- **Directions for this task**: Once you find the line with "IC3: NOR 74LS02", transcribe it and all the lines that follow to the end of the data, exactly as written; skip any pictures.

--

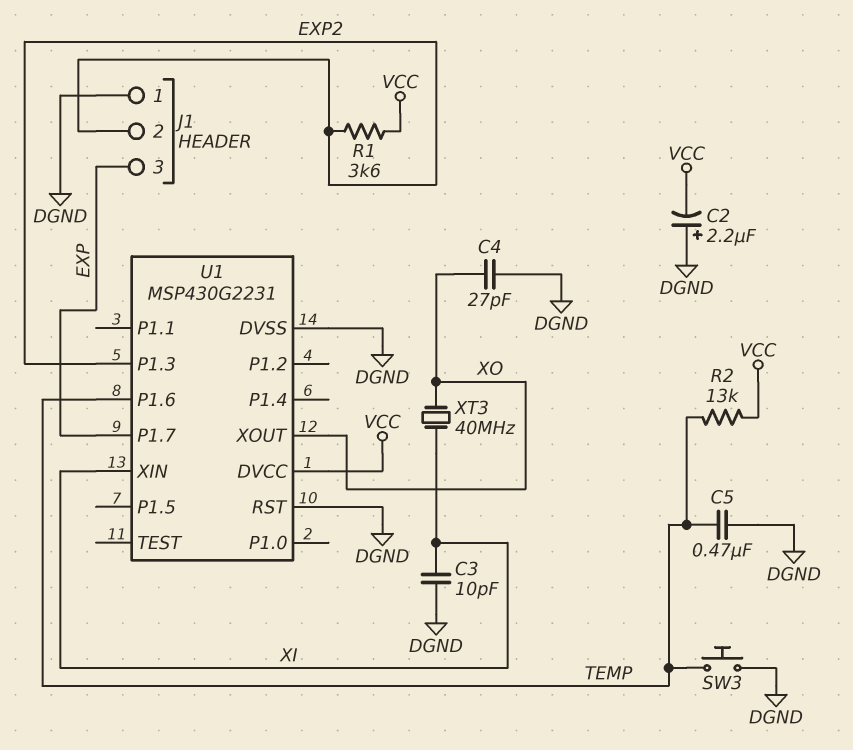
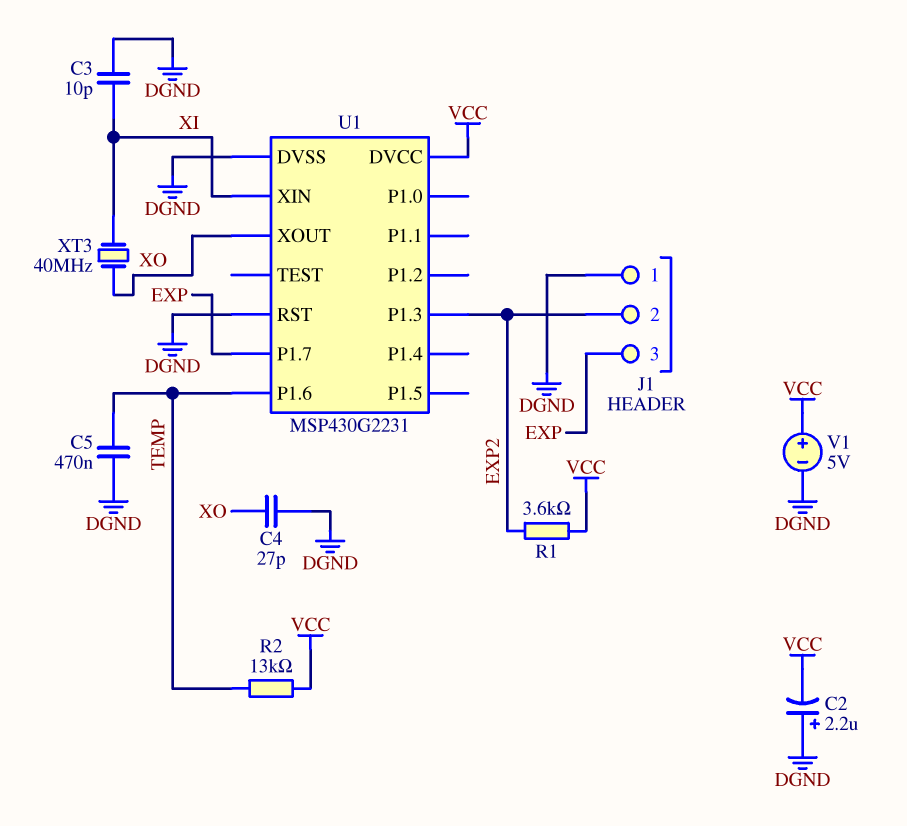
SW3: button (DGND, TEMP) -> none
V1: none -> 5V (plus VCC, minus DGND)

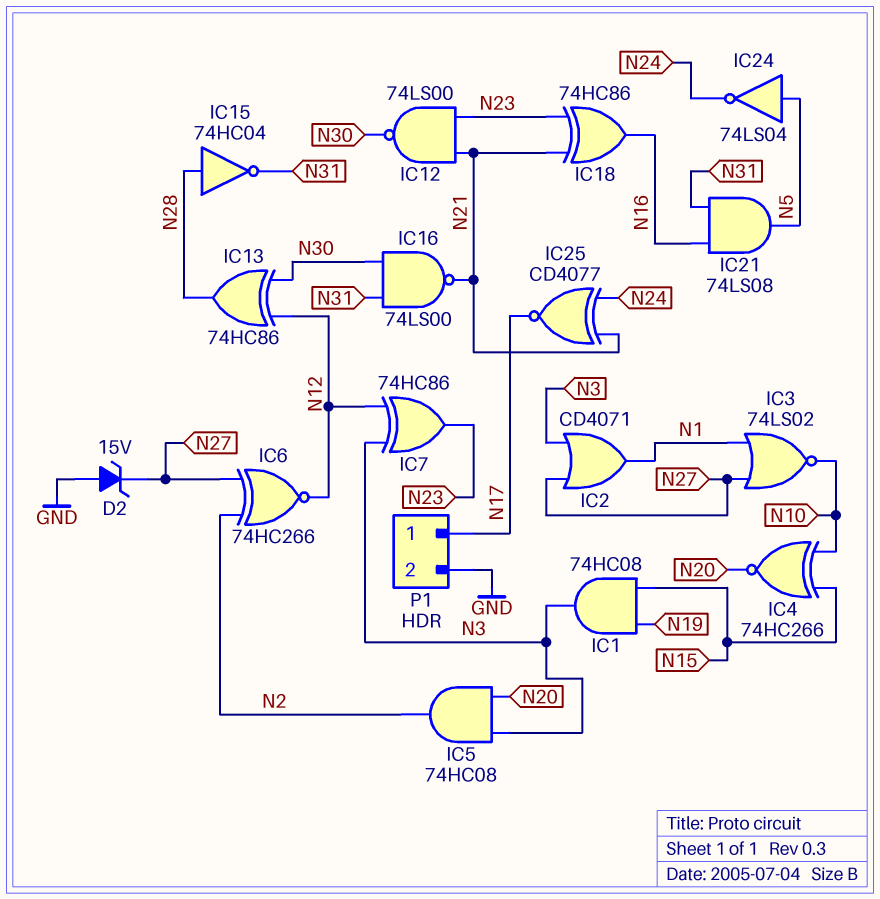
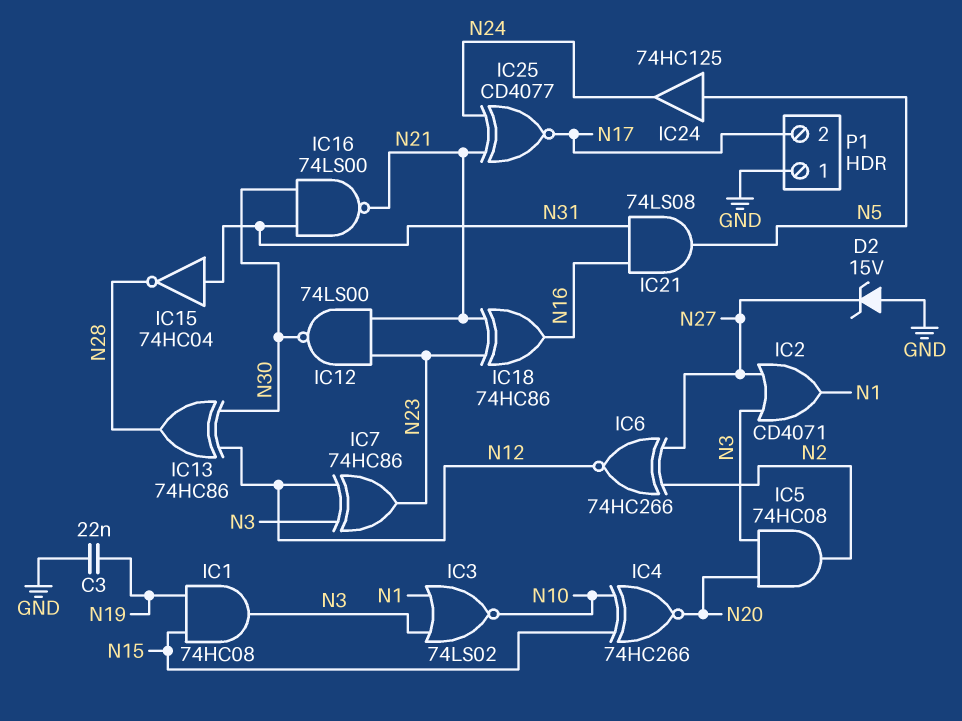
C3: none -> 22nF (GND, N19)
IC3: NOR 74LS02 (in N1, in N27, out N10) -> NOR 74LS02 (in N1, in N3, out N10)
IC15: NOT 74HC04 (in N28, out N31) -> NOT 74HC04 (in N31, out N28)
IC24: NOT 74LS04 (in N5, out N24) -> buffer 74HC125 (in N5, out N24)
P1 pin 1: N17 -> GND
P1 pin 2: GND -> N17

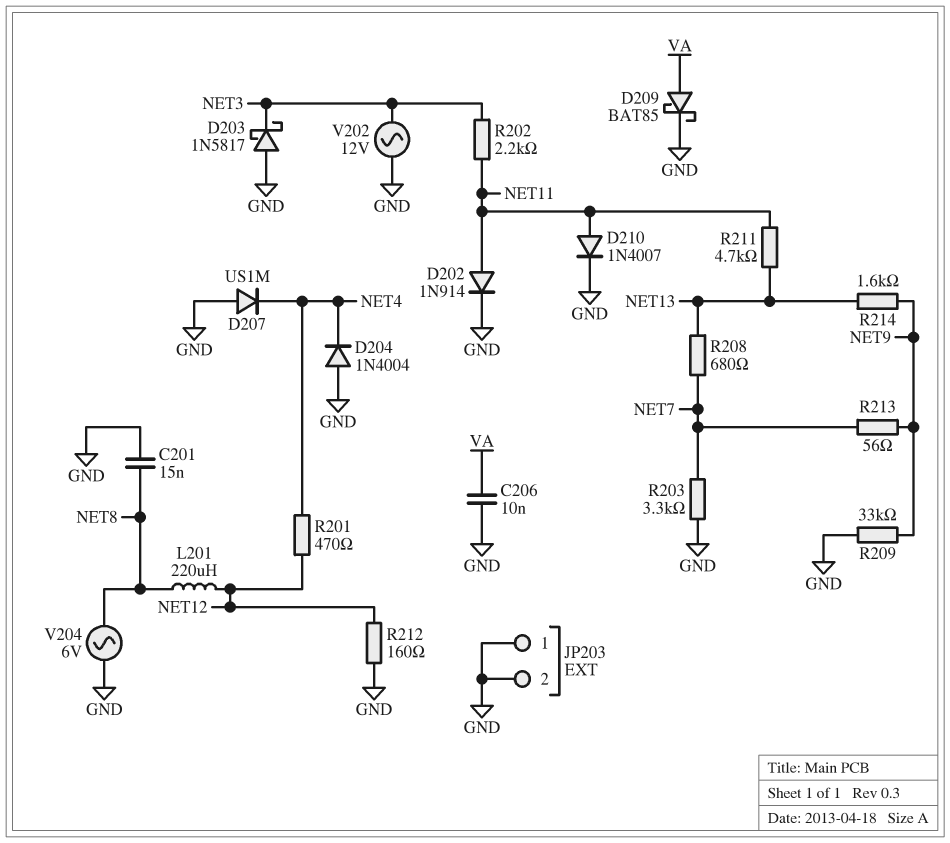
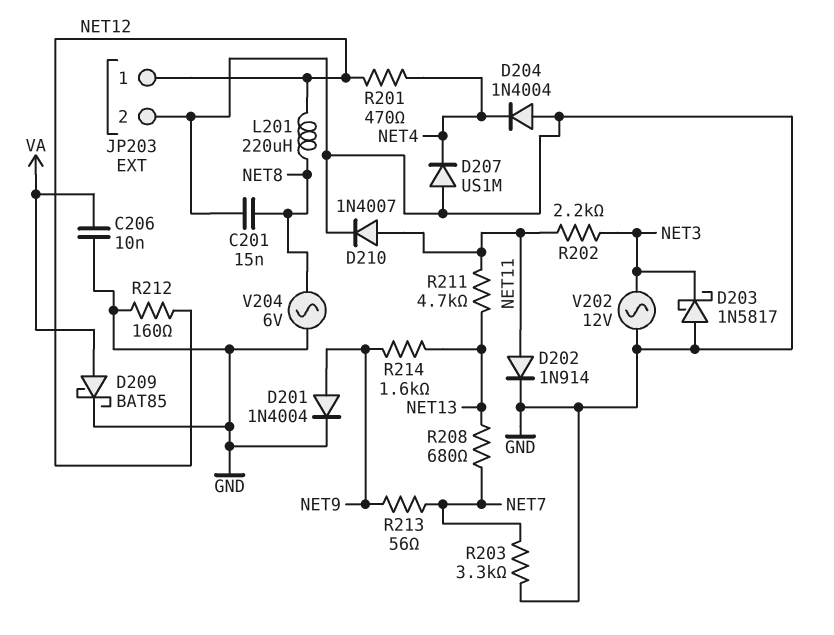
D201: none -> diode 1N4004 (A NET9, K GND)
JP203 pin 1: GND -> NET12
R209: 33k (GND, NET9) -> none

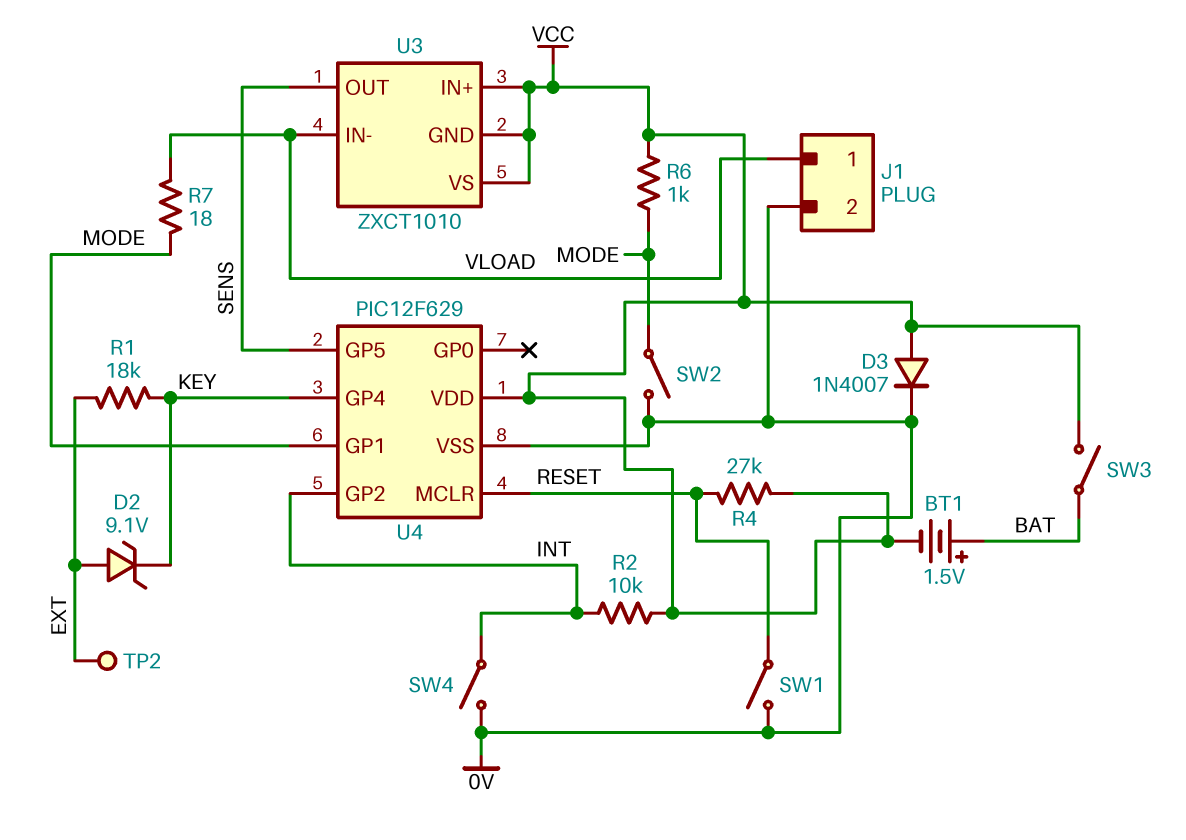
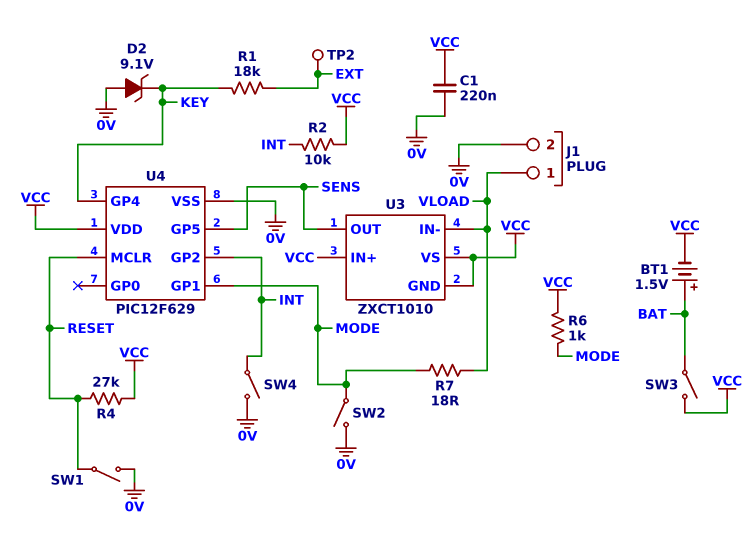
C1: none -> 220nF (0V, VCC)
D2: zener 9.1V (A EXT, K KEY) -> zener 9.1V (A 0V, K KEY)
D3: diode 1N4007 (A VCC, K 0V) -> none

--

- **Solution for this exercise**:
IC3: NOR 74LS02 (in N1, in N27, out N10) -> NOR 74LS02 (in N1, in N3, out N10)
IC15: NOT 74HC04 (in N28, out N31) -> NOT 74HC04 (in N31, out N28)
IC24: NOT 74LS04 (in N5, out N24) -> buffer 74HC125 (in N5, out N24)
P1 pin 1: N17 -> GND
P1 pin 2: GND -> N17

D201: none -> diode 1N4004 (A NET9, K GND)
JP203 pin 1: GND -> NET12
R209: 33k (GND, NET9) -> none

C1: none -> 220nF (0V, VCC)
D2: zener 9.1V (A EXT, K KEY) -> zener 9.1V (A 0V, K KEY)
D3: diode 1N4007 (A VCC, K 0V) -> none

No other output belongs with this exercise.